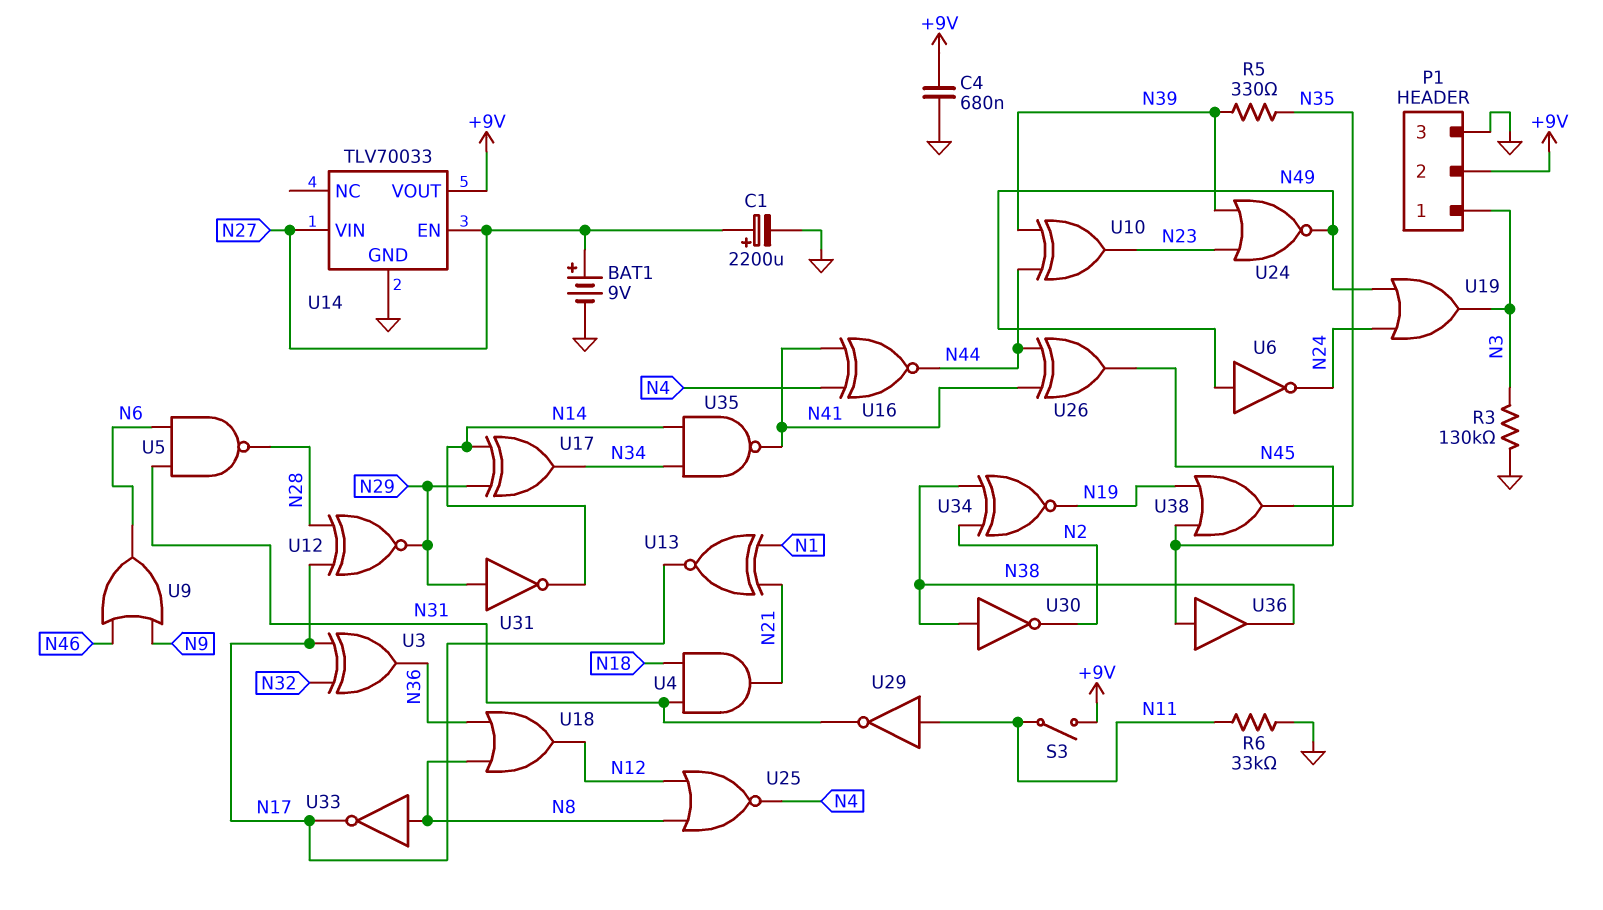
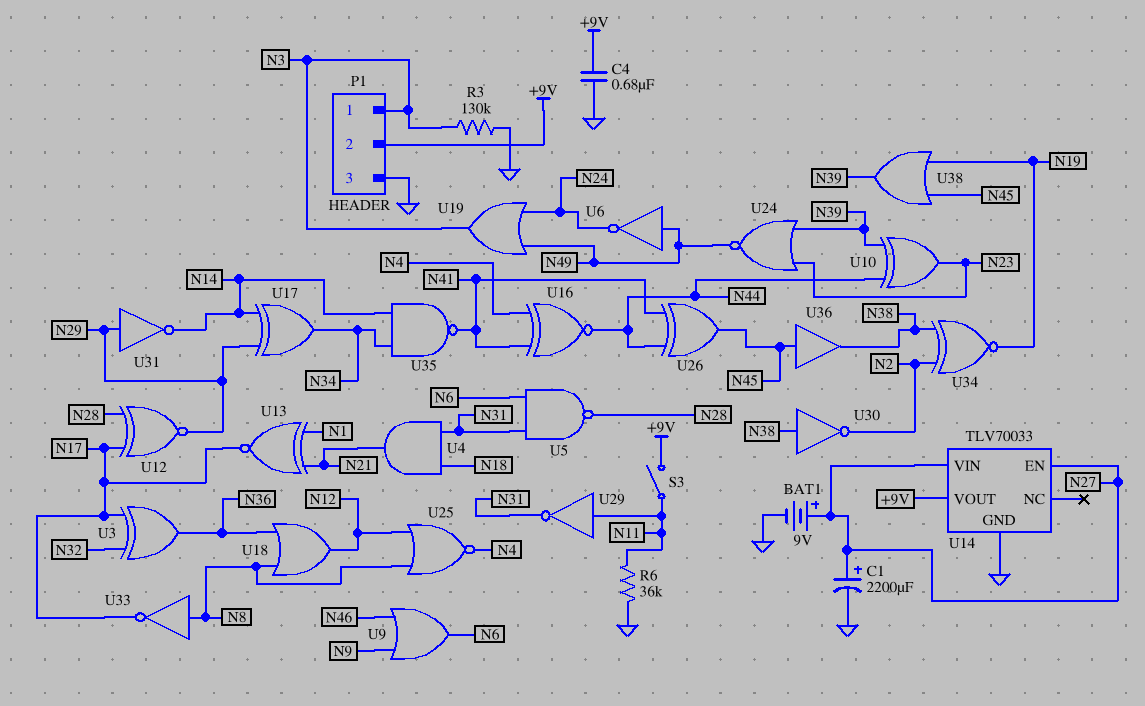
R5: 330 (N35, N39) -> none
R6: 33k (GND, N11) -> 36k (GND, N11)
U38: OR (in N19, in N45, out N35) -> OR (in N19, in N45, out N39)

===============

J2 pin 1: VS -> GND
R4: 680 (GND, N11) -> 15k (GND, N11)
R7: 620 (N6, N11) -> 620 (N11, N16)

===============

◆ Task ◆
Repeat the entries above verbatim, but only from the line that has "J2 pin 1: VS -> GND" down to the line that has "R7: 620 (N6, N11) -> 620 (N11, N16)", inclusive.

◆ Answer below ◆
J2 pin 1: VS -> GND
R4: 680 (GND, N11) -> 15k (GND, N11)
R7: 620 (N6, N11) -> 620 (N11, N16)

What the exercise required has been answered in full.